Goal of the exercise → Instruction for the data below: set down exactly the lines from the line with "355, 763, 407)" to the line with "camera: 75 degrees left, 10 degrees up", inclusive, and no others.

(Data records begins)

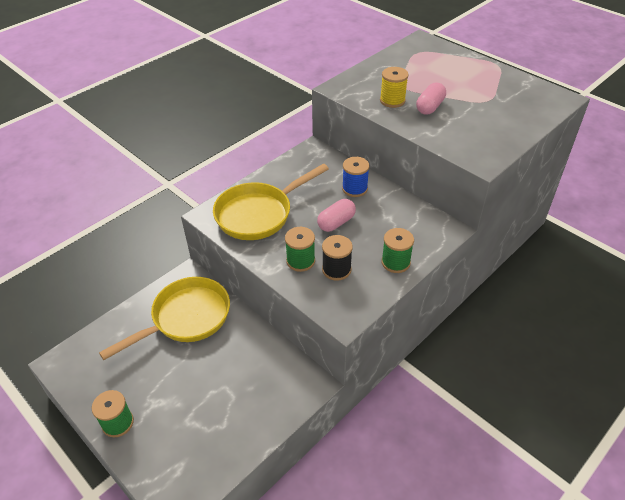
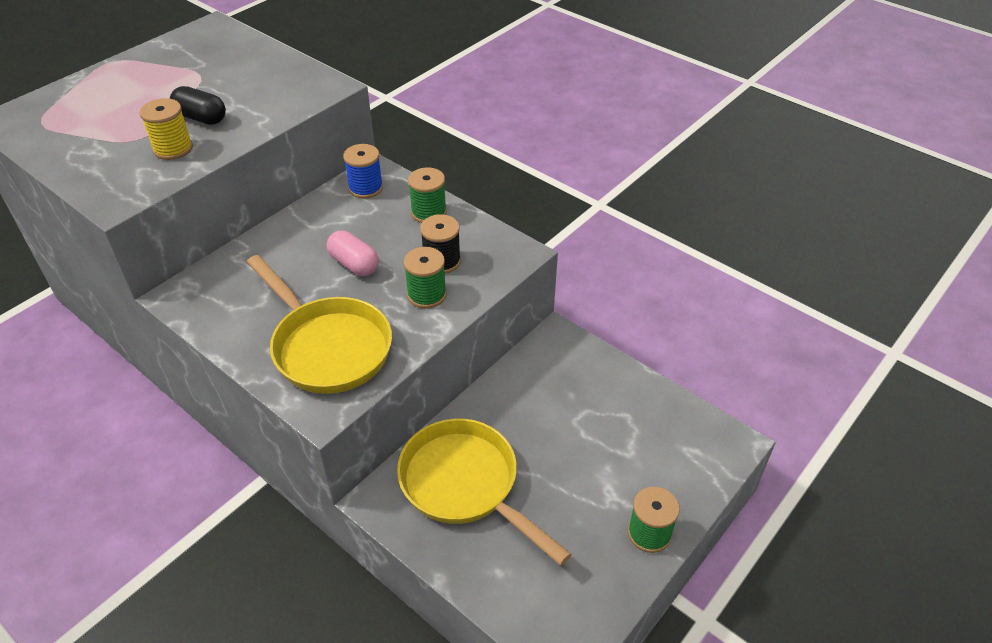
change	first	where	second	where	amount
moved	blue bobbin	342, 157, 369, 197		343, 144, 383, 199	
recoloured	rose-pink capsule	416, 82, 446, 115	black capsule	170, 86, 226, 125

(Data records ends)
(Data records begins)

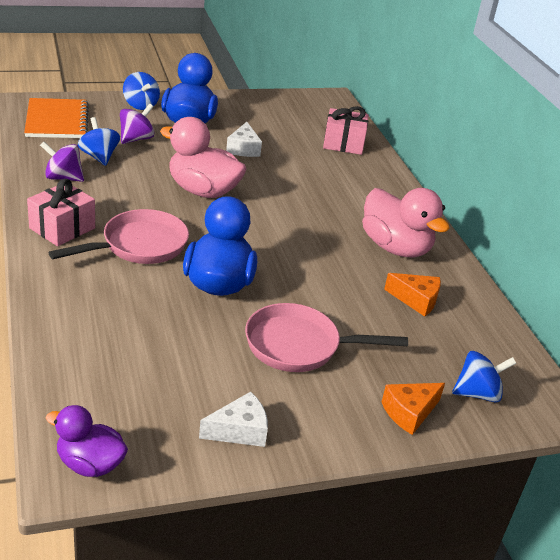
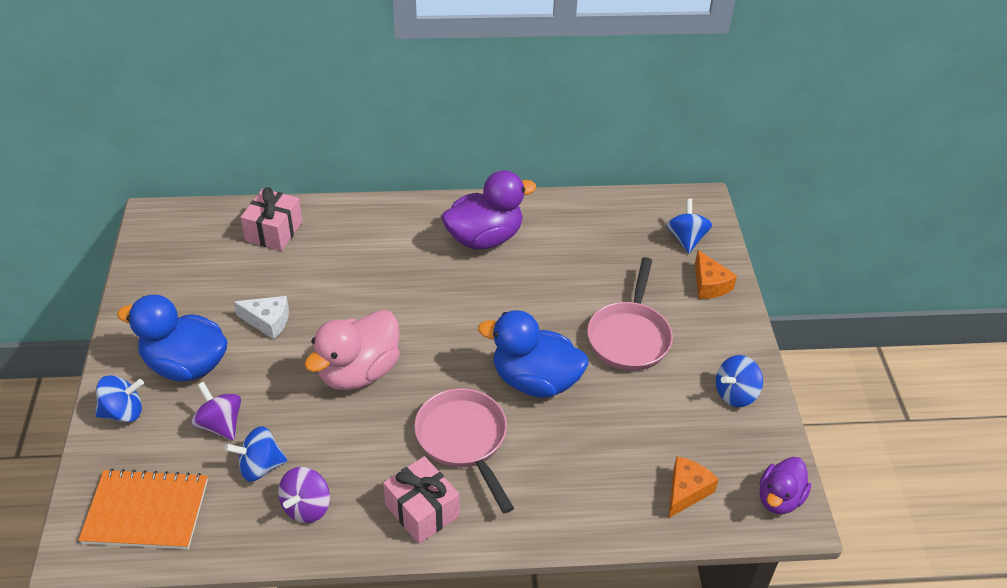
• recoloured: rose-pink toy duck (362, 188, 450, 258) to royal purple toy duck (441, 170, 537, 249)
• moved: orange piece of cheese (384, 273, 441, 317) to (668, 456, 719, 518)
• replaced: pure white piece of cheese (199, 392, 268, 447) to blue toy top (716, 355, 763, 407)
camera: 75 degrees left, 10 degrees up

(Data records ends)

Solution to this task →
• replaced: pure white piece of cheese (199, 392, 268, 447) to blue toy top (716, 355, 763, 407)
camera: 75 degrees left, 10 degrees up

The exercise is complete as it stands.